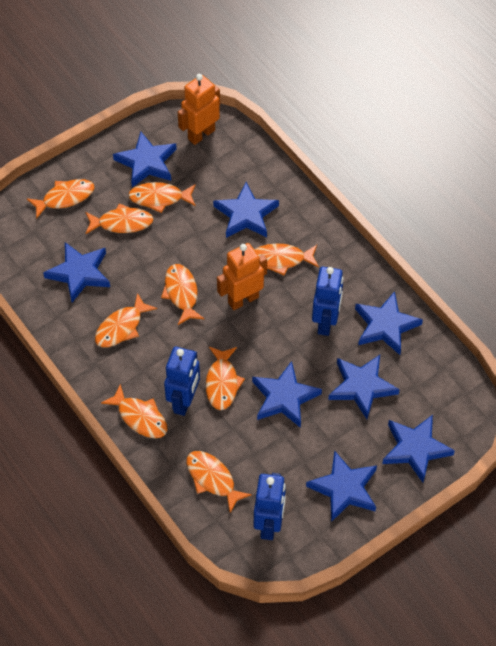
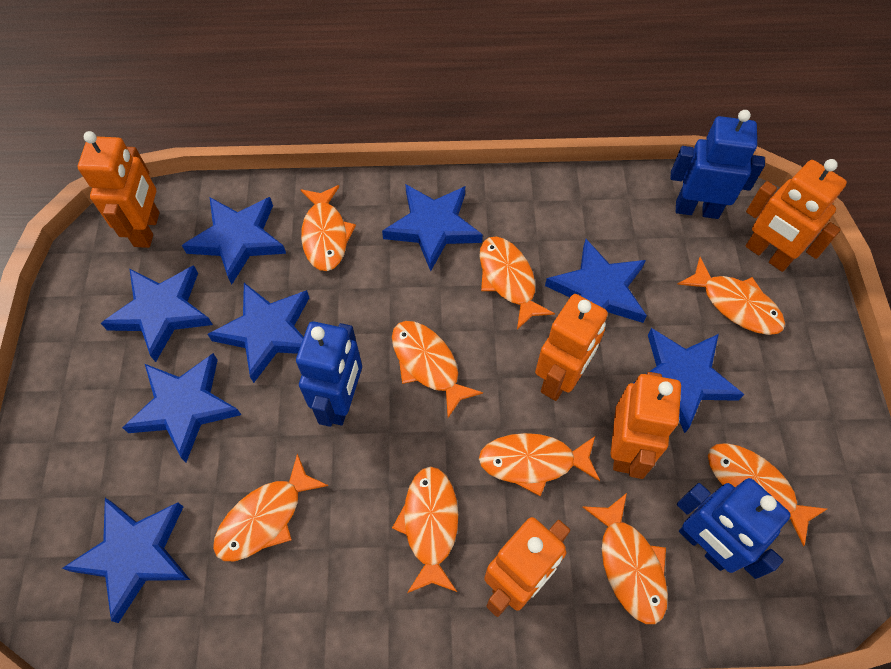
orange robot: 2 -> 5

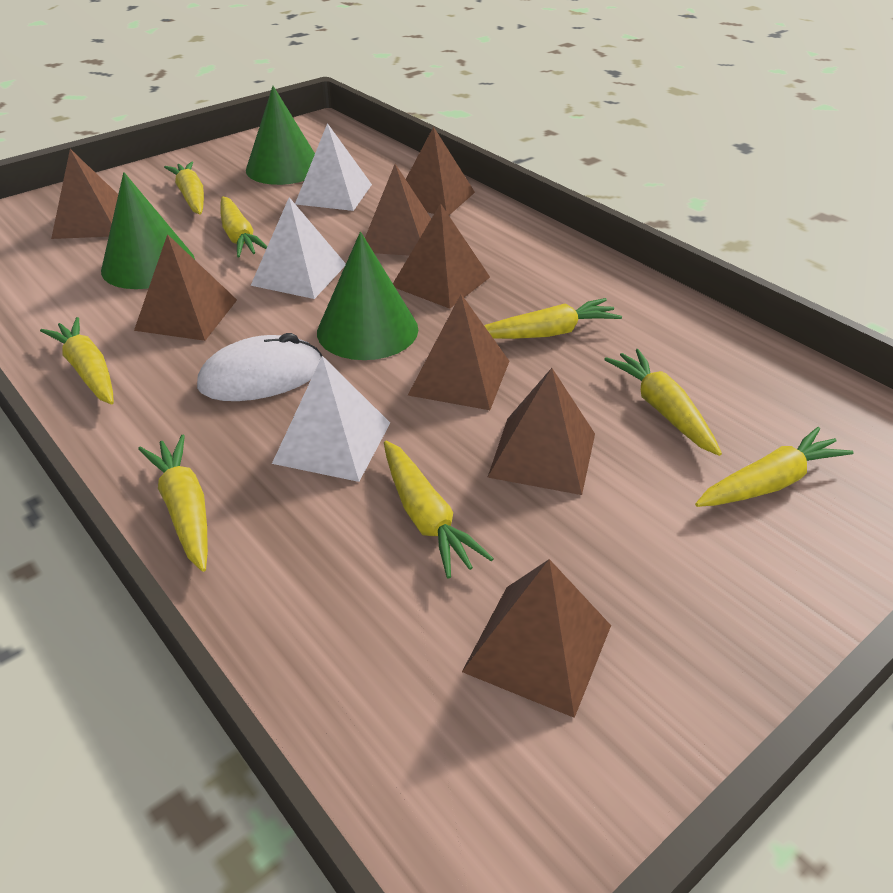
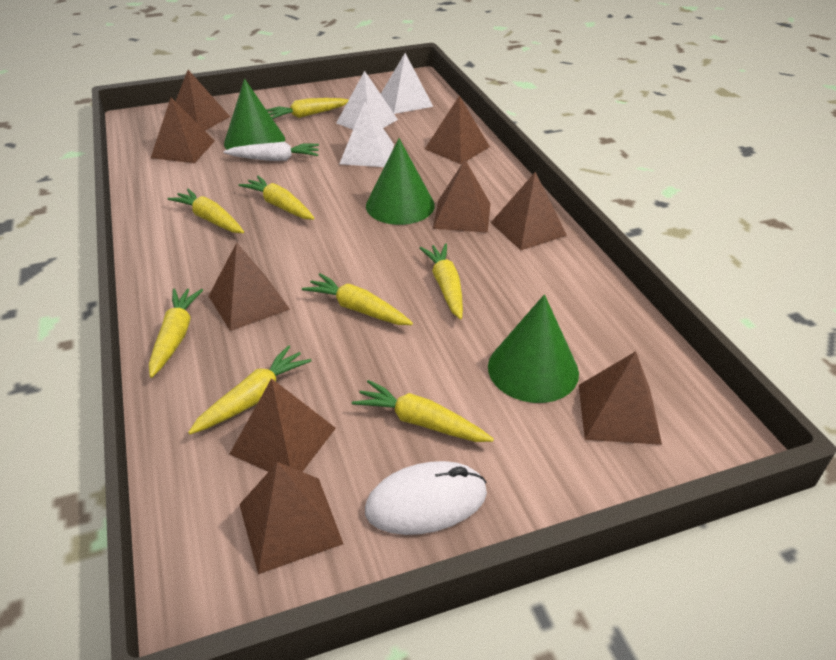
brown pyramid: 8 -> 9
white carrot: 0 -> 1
---
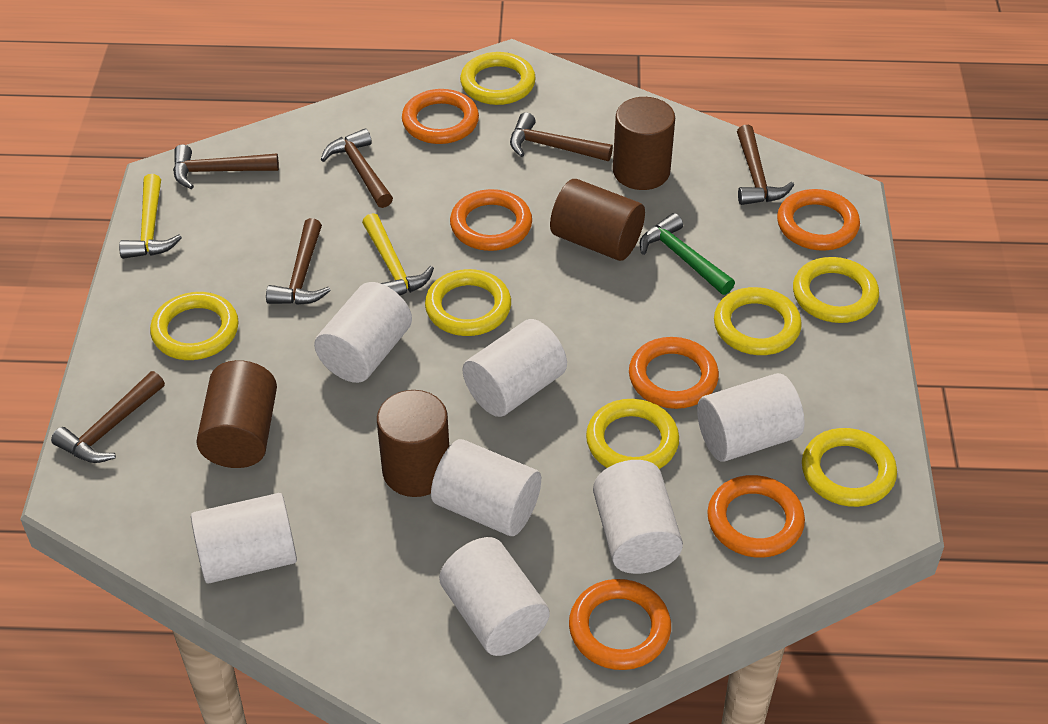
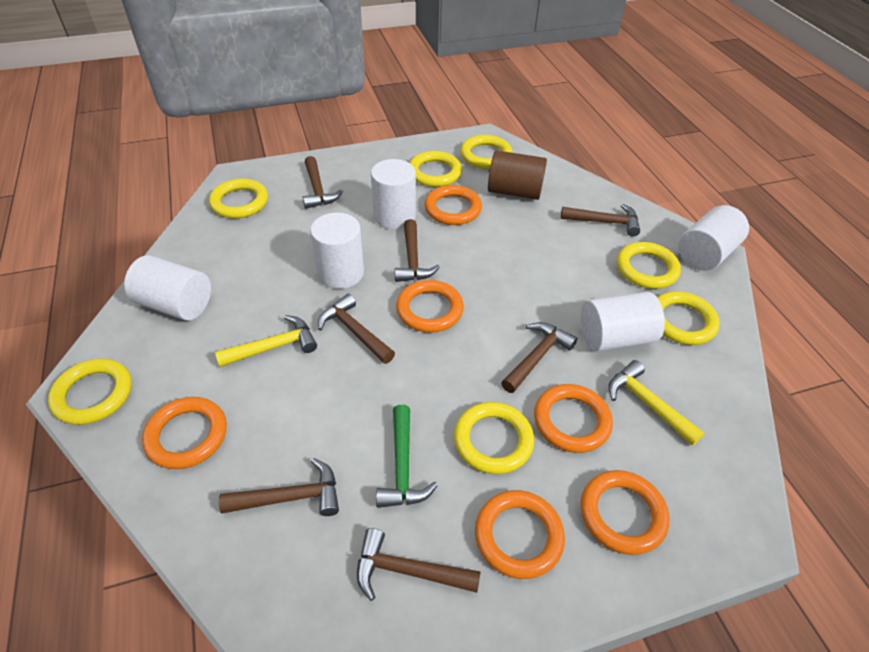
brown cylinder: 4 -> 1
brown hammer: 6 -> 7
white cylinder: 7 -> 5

* _WHAT IS BEING ASKED_
Count the lines in the entries that hold the word "brown", and give nothing but the total.

* _SOLUTION TO THIS PROBLEM_
3